INFORMATION SHOWN |
= = =

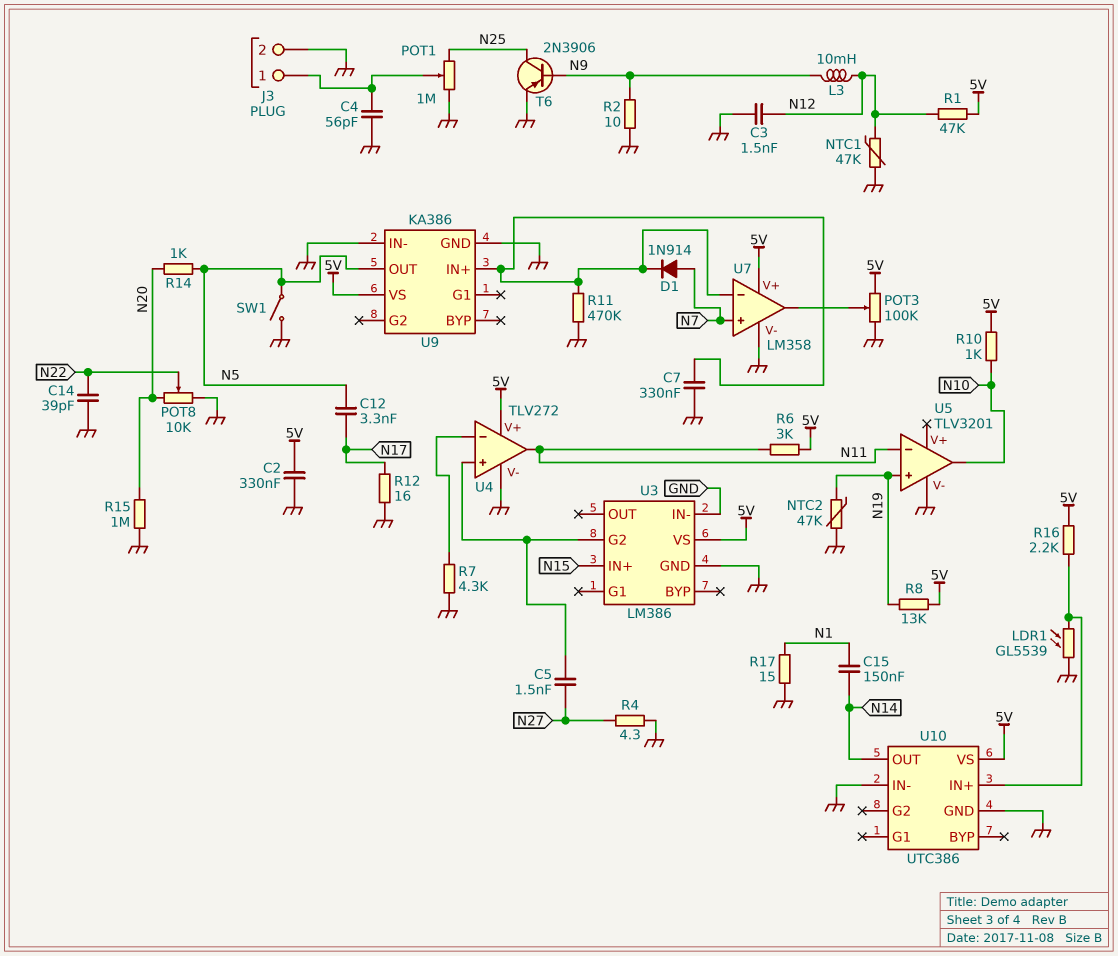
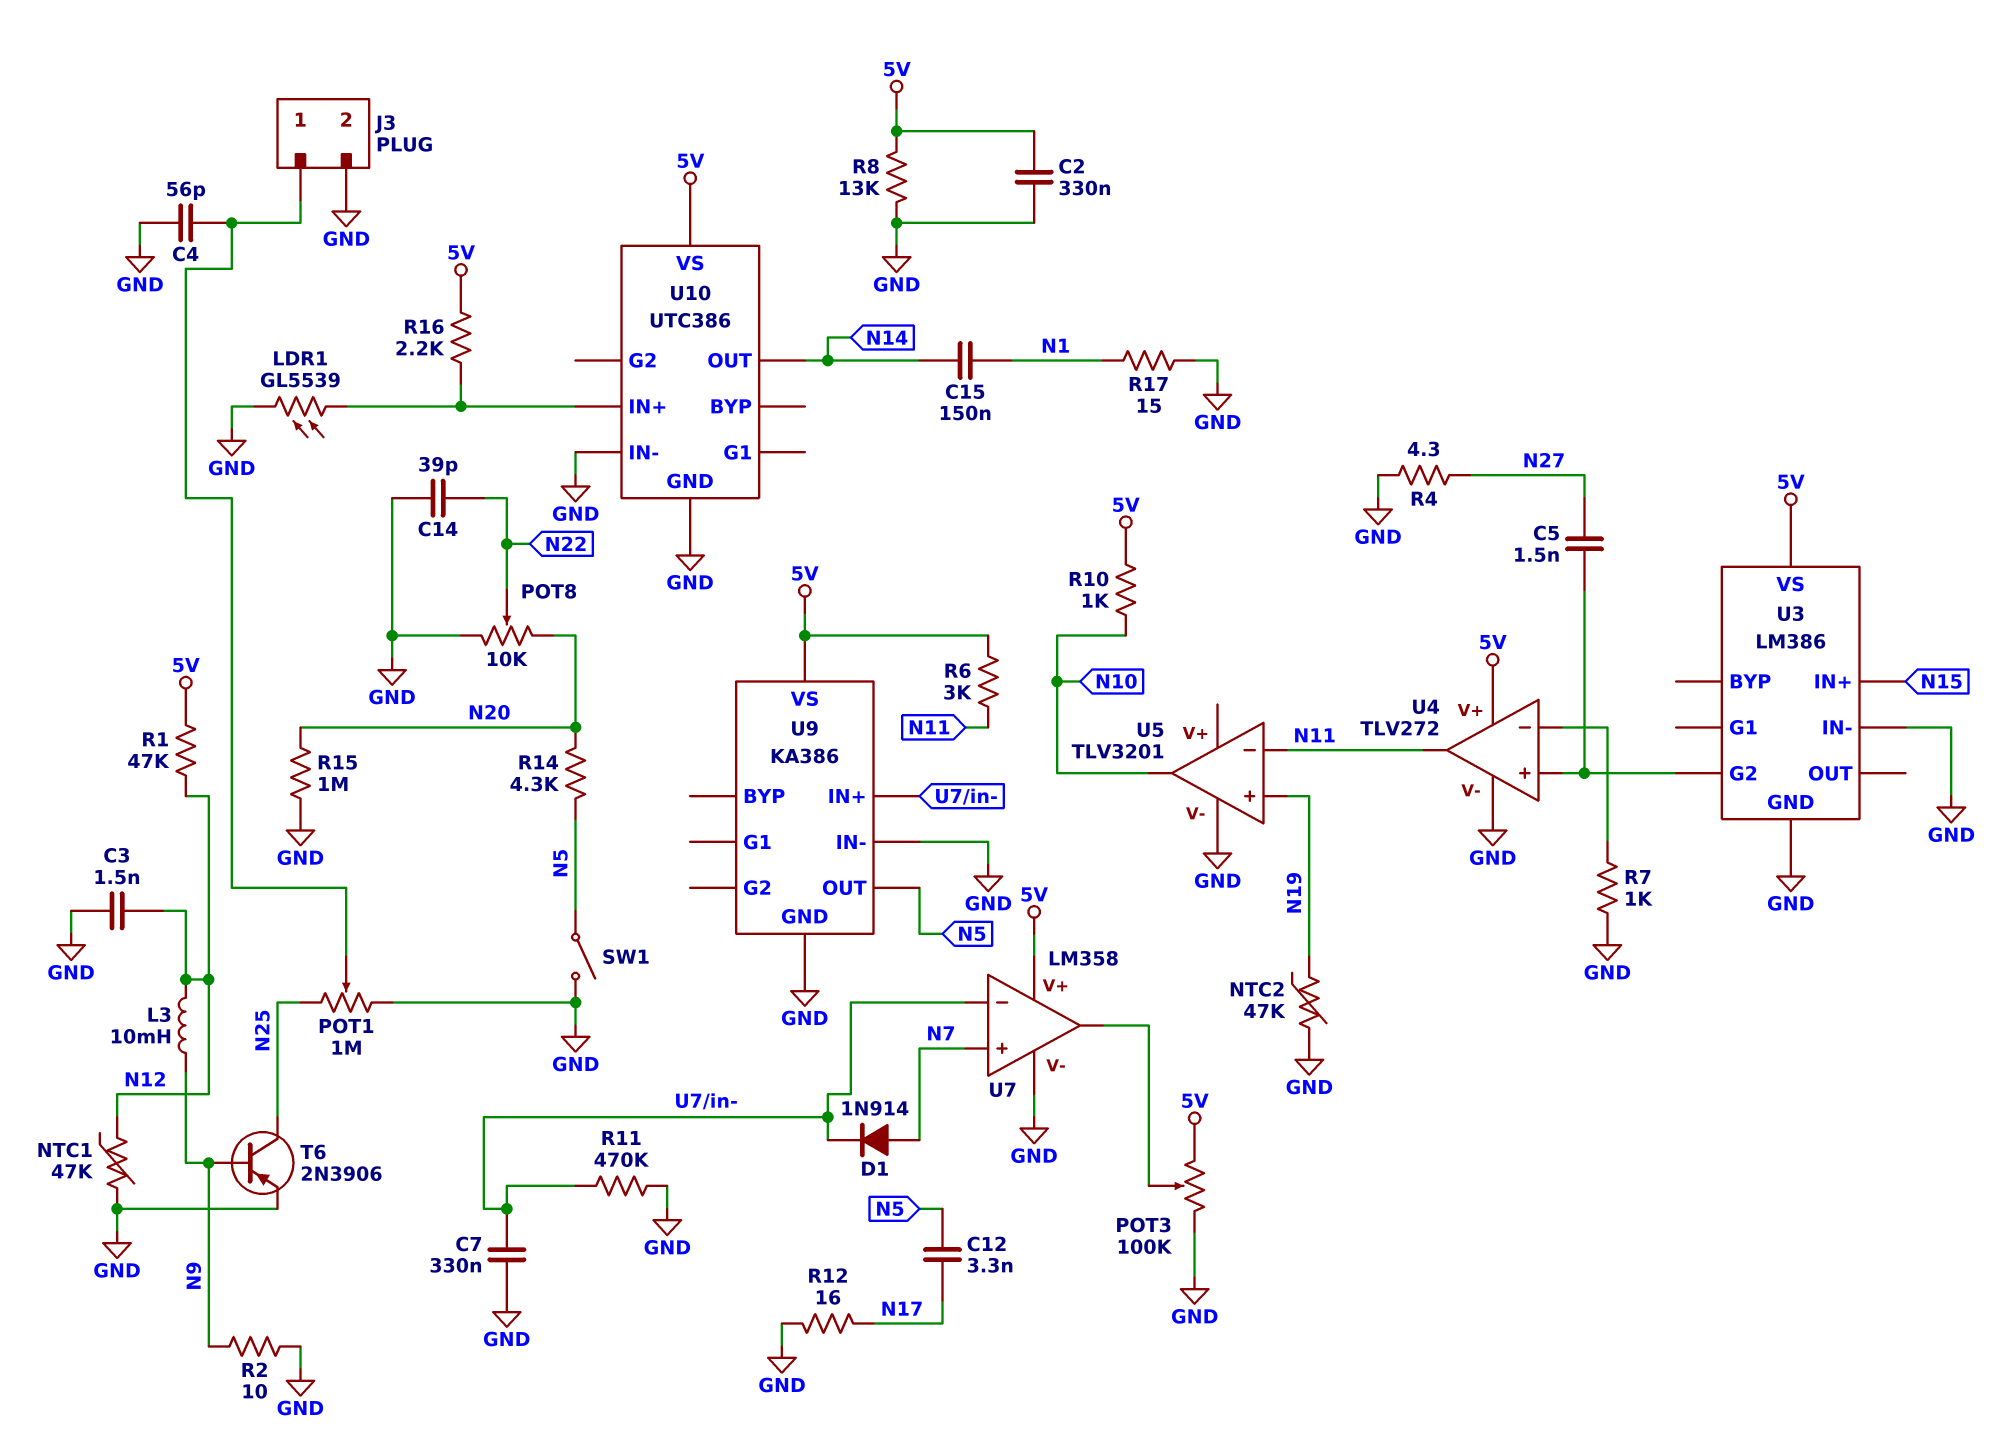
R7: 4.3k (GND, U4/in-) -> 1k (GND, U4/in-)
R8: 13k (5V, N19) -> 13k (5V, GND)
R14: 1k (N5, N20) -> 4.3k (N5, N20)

= = =

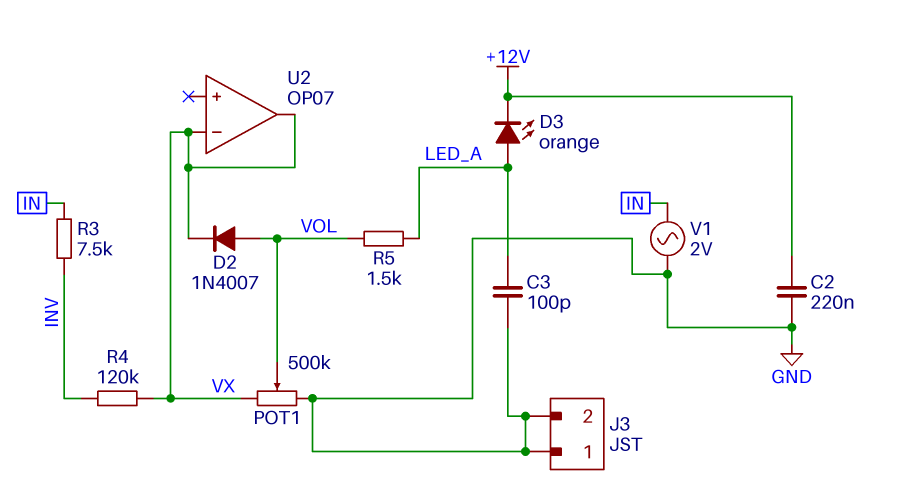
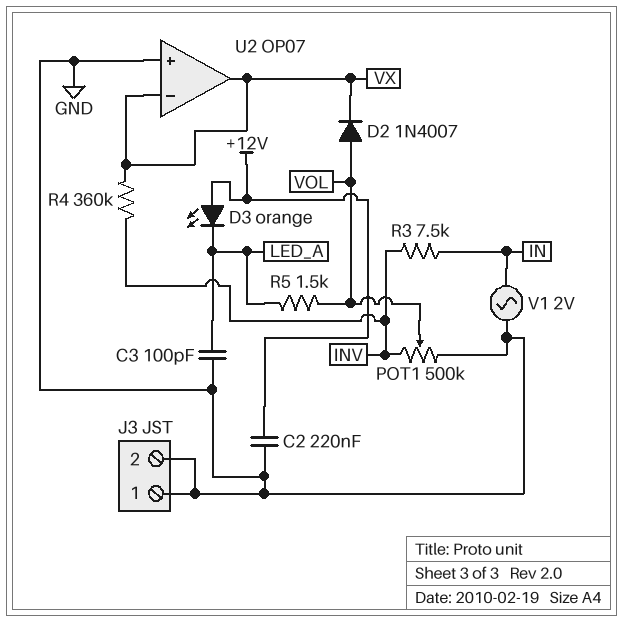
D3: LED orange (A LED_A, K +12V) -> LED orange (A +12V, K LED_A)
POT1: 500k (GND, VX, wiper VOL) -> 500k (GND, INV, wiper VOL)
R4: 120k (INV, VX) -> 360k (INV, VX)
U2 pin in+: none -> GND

= = =

Within the material above, copy exactly the lines from the line that holds "D3: LED orange" up to and including the line that holds "U2 pin in+: none -> GND".

D3: LED orange (A LED_A, K +12V) -> LED orange (A +12V, K LED_A)
POT1: 500k (GND, VX, wiper VOL) -> 500k (GND, INV, wiper VOL)
R4: 120k (INV, VX) -> 360k (INV, VX)
U2 pin in+: none -> GND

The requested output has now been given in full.